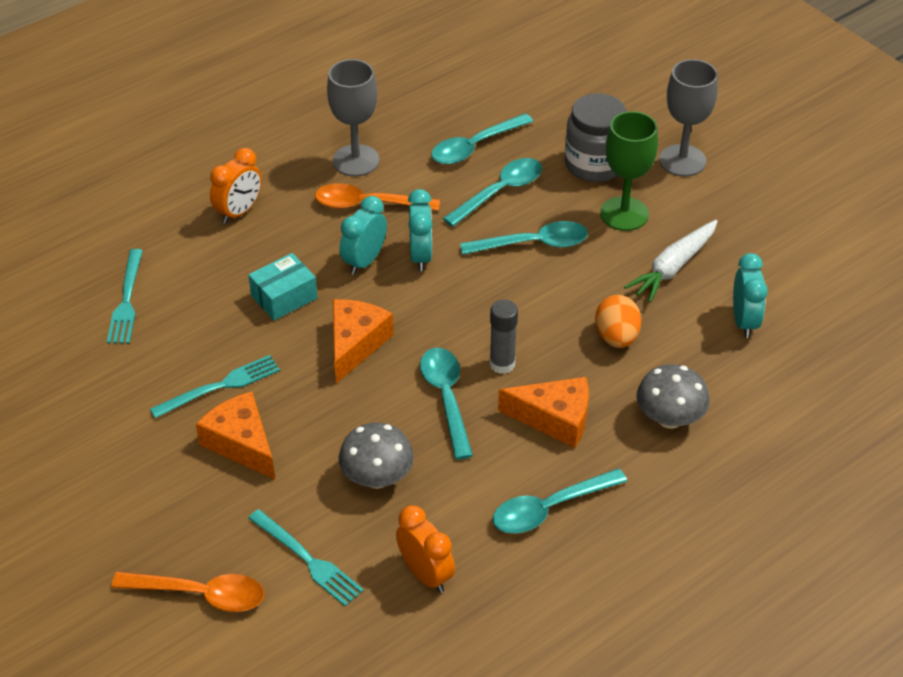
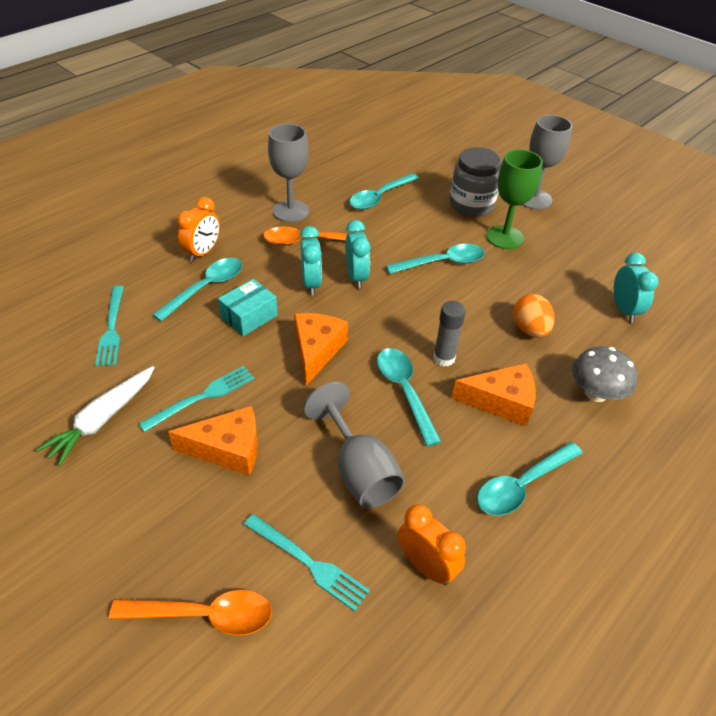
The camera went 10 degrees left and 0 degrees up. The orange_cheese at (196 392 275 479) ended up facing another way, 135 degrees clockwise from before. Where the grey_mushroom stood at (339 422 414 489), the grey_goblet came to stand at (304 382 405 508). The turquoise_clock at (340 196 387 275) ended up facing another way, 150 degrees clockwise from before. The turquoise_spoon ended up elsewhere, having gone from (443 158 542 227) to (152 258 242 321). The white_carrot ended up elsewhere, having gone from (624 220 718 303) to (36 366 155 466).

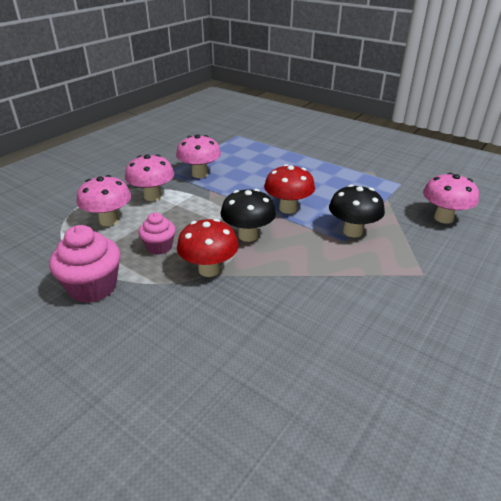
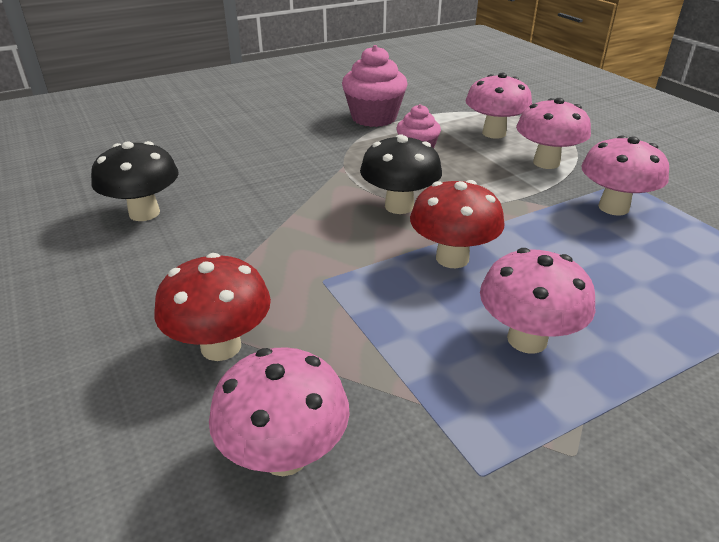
The camera went 115 degrees right and 0 degrees up. The red_mushroom ended up elsewhere, having gone from (177 219 239 277) to (154 253 271 361). The black_mushroom ended up elsewhere, having gone from (329 185 385 237) to (91 141 179 221). The second view gained the pink_mushroom at (480 248 596 353).

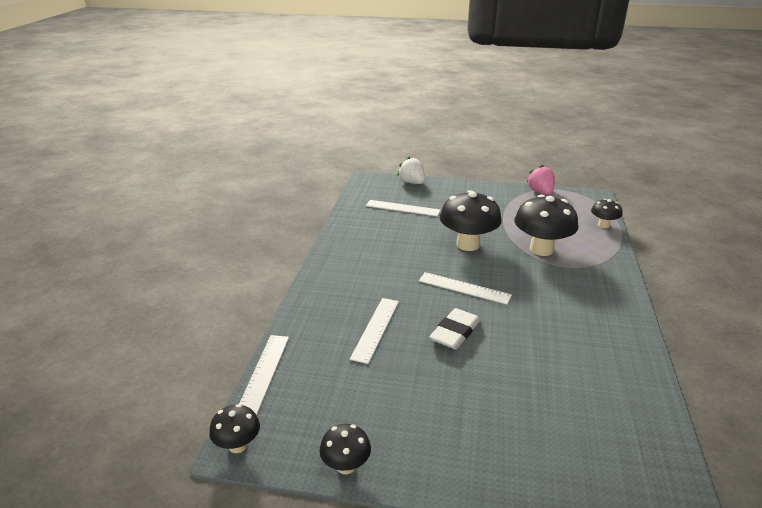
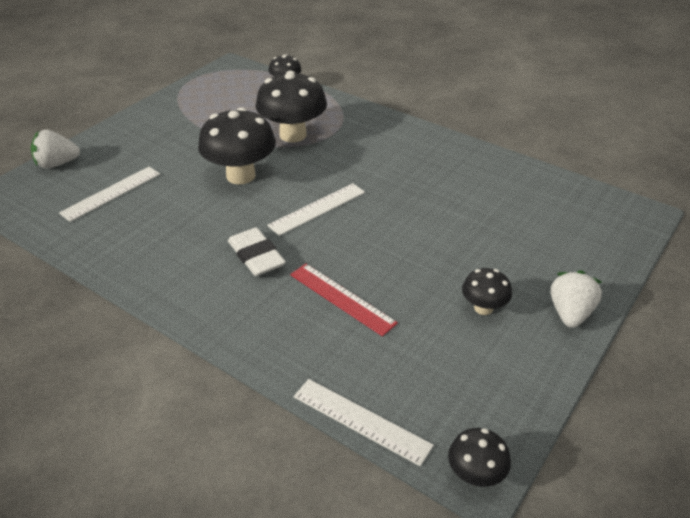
The camera went 65 degrees left and 10 degrees up. The black_mushroom ended up elsewhere, having gone from (320 424 371 474) to (462 268 512 315). What was the white_ruler at (350 298 399 364) turned into the red_ruler at (290 263 398 336). The white_eraser ended up elsewhere, having gone from (430 308 480 349) to (228 227 286 276). The second view lost the pink_strawberry at (527 165 555 195). The second view gained the white_strawberry at (551 270 602 328).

> _What the exercise asks_
Repeat exactly and only the lines from the start of the data above through the line that holds "The camera went 115", inclusive. Pictures do not belong in the copy.

> _Solution_
The camera went 10 degrees left and 0 degrees up. The orange_cheese at (196 392 275 479) ended up facing another way, 135 degrees clockwise from before. Where the grey_mushroom stood at (339 422 414 489), the grey_goblet came to stand at (304 382 405 508). The turquoise_clock at (340 196 387 275) ended up facing another way, 150 degrees clockwise from before. The turquoise_spoon ended up elsewhere, having gone from (443 158 542 227) to (152 258 242 321). The white_carrot ended up elsewhere, having gone from (624 220 718 303) to (36 366 155 466).

The camera went 115 degrees right and 0 degrees up. The red_mushroom ended up elsewhere, having gone from (177 219 239 277) to (154 253 271 361). The black_mushroom ended up elsewhere, having gone from (329 185 385 237) to (91 141 179 221). The second view gained the pink_mushroom at (480 248 596 353).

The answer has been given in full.